(Given data Opens)

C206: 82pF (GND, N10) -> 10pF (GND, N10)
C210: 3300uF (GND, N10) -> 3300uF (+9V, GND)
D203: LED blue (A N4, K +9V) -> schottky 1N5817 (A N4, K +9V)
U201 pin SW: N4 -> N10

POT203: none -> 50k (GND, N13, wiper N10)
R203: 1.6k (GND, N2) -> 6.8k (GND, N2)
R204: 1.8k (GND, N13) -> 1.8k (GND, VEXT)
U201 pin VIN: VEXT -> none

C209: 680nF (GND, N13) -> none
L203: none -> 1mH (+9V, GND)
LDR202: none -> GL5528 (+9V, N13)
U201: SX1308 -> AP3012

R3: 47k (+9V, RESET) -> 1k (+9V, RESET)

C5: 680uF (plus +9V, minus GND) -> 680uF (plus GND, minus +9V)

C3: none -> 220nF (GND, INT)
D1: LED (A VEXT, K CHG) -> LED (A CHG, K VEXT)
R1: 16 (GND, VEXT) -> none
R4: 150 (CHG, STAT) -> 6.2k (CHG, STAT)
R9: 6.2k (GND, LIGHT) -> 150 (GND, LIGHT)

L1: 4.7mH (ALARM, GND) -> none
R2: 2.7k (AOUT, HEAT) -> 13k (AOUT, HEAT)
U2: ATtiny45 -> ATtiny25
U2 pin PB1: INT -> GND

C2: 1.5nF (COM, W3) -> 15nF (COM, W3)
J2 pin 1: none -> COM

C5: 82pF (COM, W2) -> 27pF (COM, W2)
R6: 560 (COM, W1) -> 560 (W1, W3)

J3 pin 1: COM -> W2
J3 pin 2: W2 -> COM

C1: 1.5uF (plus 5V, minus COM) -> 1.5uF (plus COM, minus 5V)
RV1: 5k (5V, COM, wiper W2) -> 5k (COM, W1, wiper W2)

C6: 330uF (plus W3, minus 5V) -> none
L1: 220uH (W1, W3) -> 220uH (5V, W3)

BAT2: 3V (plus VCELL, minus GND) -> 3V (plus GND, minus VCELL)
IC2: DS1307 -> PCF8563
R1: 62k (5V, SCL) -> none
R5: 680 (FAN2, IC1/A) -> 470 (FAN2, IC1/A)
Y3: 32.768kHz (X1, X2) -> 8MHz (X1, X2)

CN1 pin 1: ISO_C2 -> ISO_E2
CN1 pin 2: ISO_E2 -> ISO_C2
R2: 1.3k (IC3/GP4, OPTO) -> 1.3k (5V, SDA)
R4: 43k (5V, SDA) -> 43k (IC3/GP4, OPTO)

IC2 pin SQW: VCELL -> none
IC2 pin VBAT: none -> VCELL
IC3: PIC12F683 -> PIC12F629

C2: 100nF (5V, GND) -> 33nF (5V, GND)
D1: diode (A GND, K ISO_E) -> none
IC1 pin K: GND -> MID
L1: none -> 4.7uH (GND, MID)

(Given data Closes)

Reproduce the listing above exactly as far as the line with "U201: SX1308 -> AP3012", that line included.

Answer to the problem
C206: 82pF (GND, N10) -> 10pF (GND, N10)
C210: 3300uF (GND, N10) -> 3300uF (+9V, GND)
D203: LED blue (A N4, K +9V) -> schottky 1N5817 (A N4, K +9V)
U201 pin SW: N4 -> N10

POT203: none -> 50k (GND, N13, wiper N10)
R203: 1.6k (GND, N2) -> 6.8k (GND, N2)
R204: 1.8k (GND, N13) -> 1.8k (GND, VEXT)
U201 pin VIN: VEXT -> none

C209: 680nF (GND, N13) -> none
L203: none -> 1mH (+9V, GND)
LDR202: none -> GL5528 (+9V, N13)
U201: SX1308 -> AP3012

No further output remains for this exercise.